WHAT YOU ARE ASKED TO DO:
Scan the listing beneath this sentence. Report each line with the word "minus".

━━━━━ MATERIAL FOR THE TASK

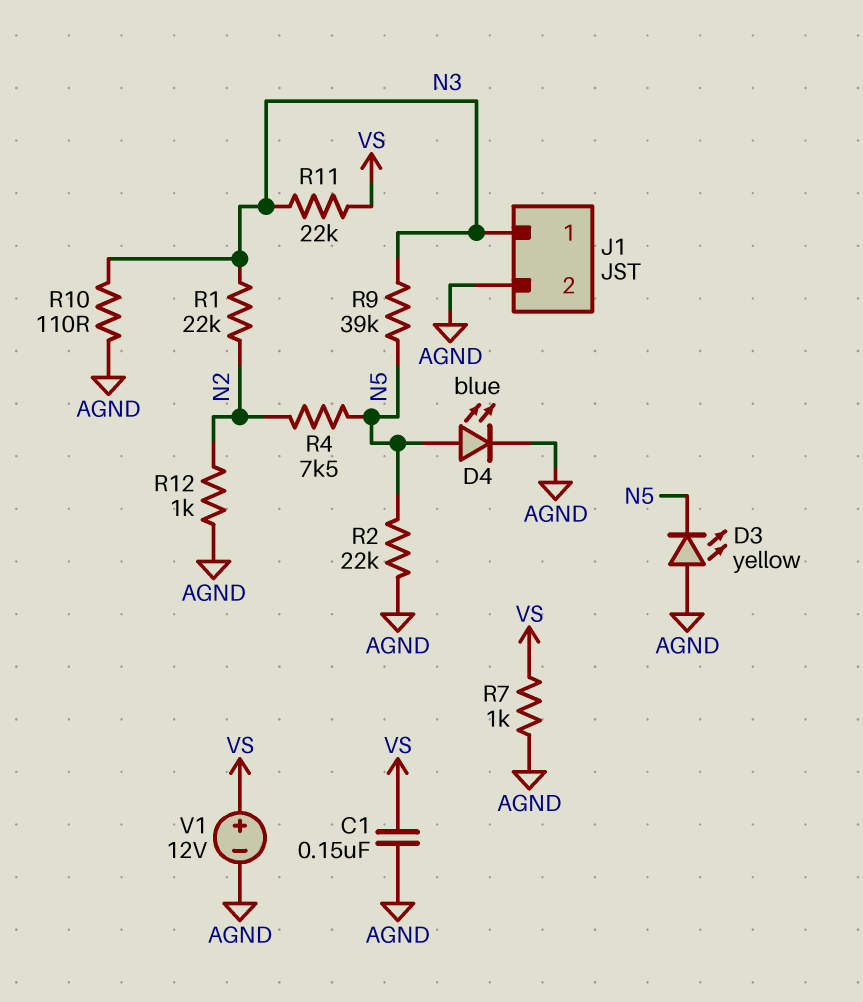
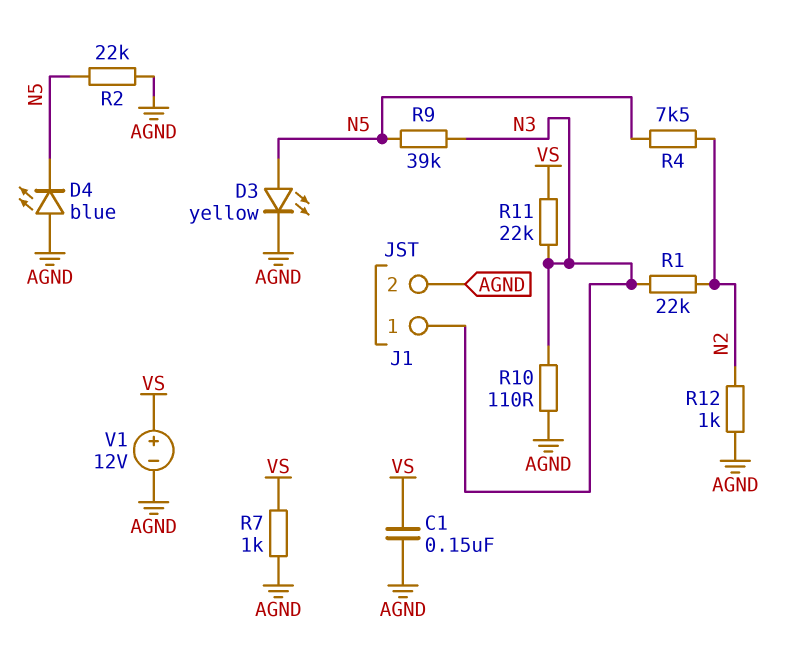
D3: LED yellow (A AGND, K N5) -> LED yellow (A N5, K AGND)
D4: LED blue (A N5, K AGND) -> LED blue (A AGND, K N5)

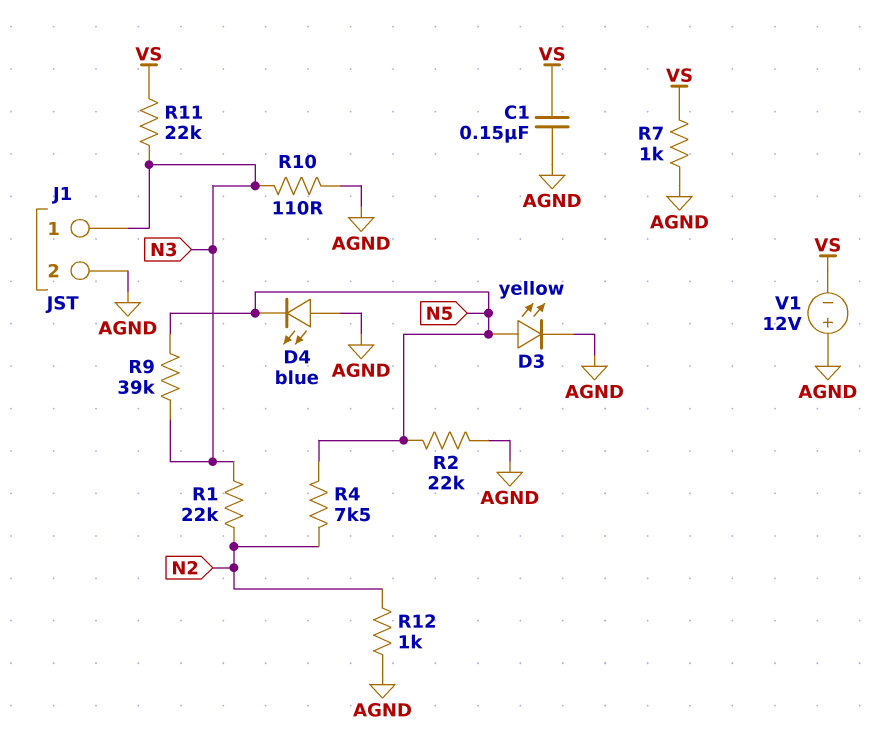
V1: 12V (plus VS, minus AGND) -> 12V (plus AGND, minus VS)

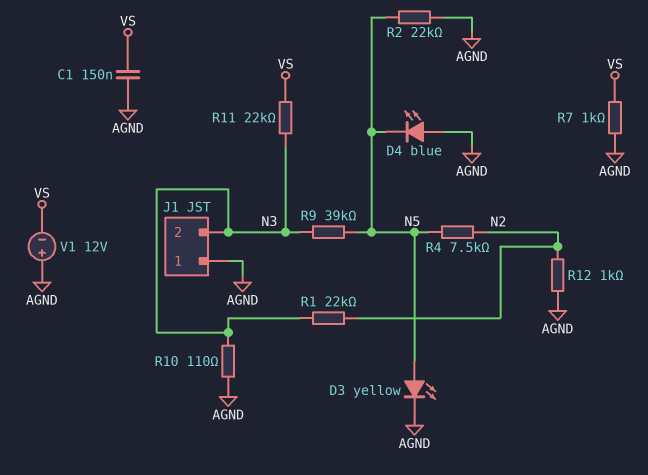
J1 pin 1: N3 -> AGND
J1 pin 2: AGND -> N3

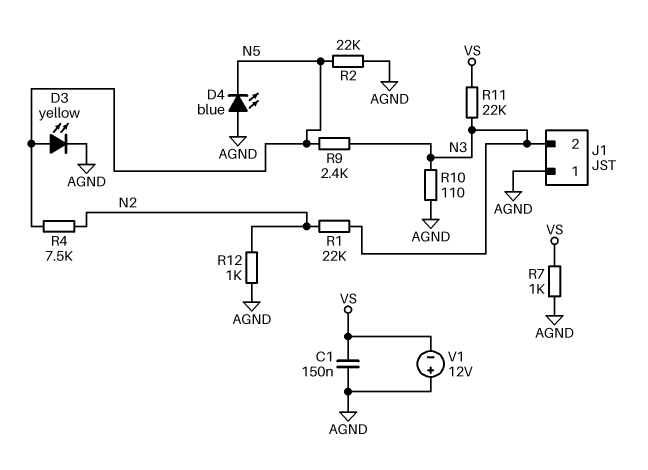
R9: 39k (N3, N5) -> 2.4k (N3, N5)

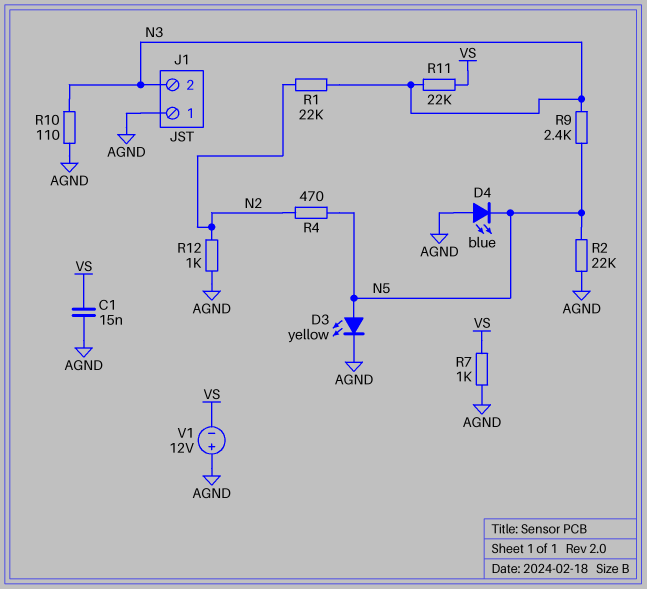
C1: 150nF (AGND, VS) -> 15nF (AGND, VS)
R4: 7.5k (N2, N5) -> 470 (N2, N5)

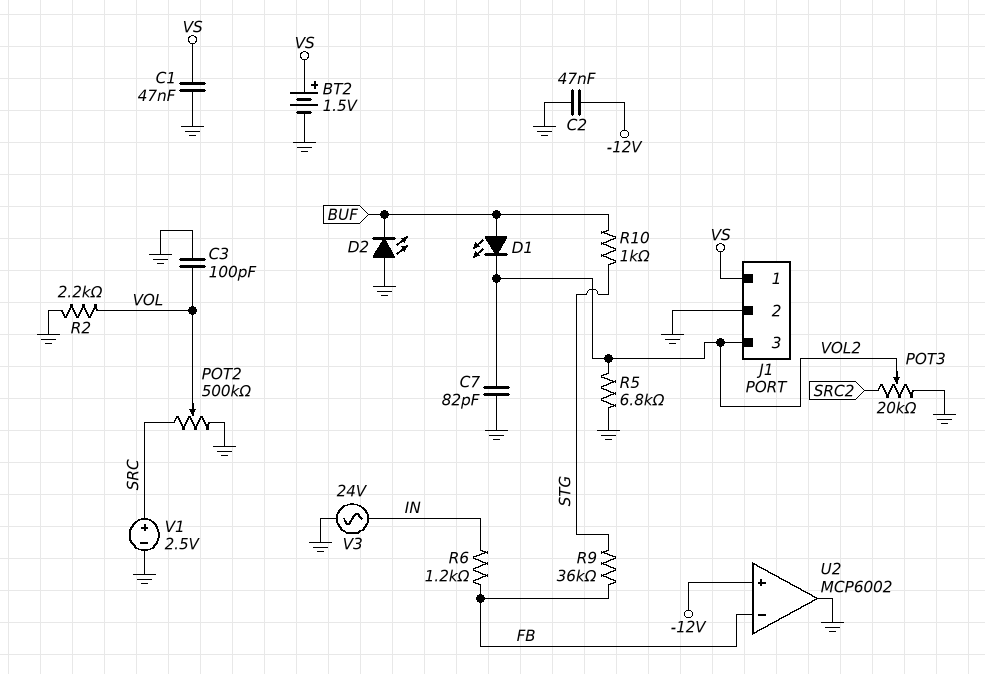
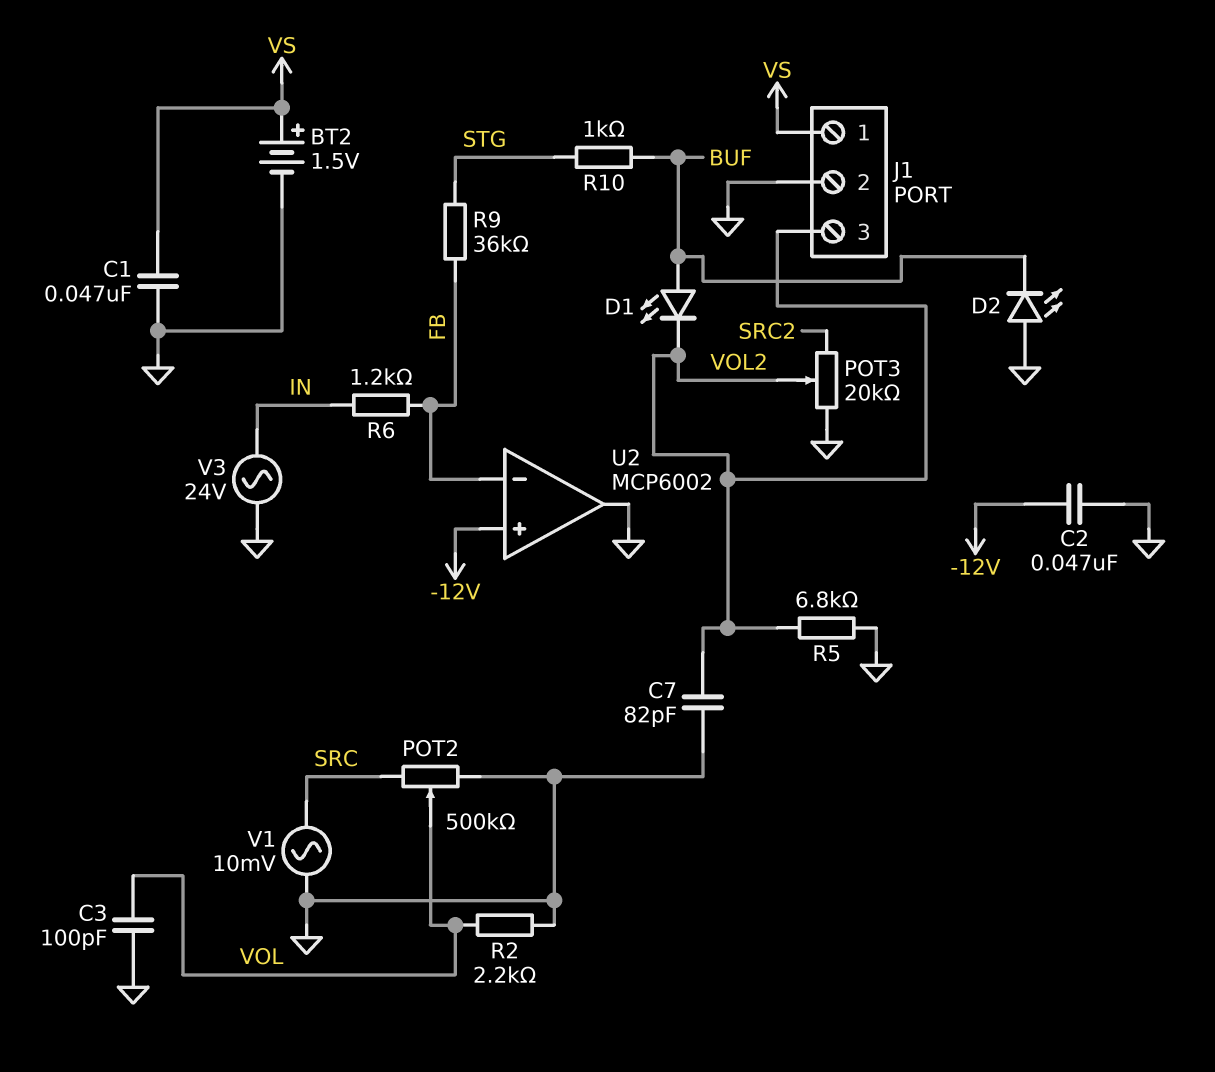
V1: 2.5V (plus SRC, minus GND) -> AC 10mV (GND, SRC)

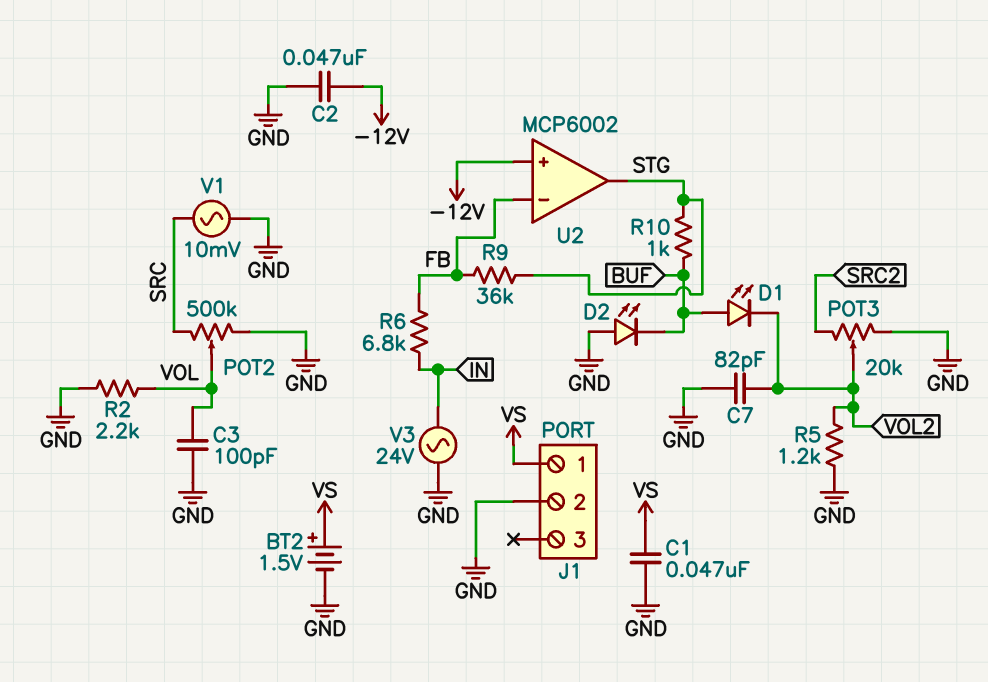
J1 pin 3: VOL2 -> none
R5: 6.8k (GND, VOL2) -> 1.2k (GND, VOL2)
R6: 1.2k (FB, IN) -> 6.8k (FB, IN)
U2 pin out: GND -> STG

━━━━━━━━━━

ANSWER TO THIS PROBLEM:
V1: 12V (plus VS, minus AGND) -> 12V (plus AGND, minus VS)
V1: 2.5V (plus SRC, minus GND) -> AC 10mV (GND, SRC)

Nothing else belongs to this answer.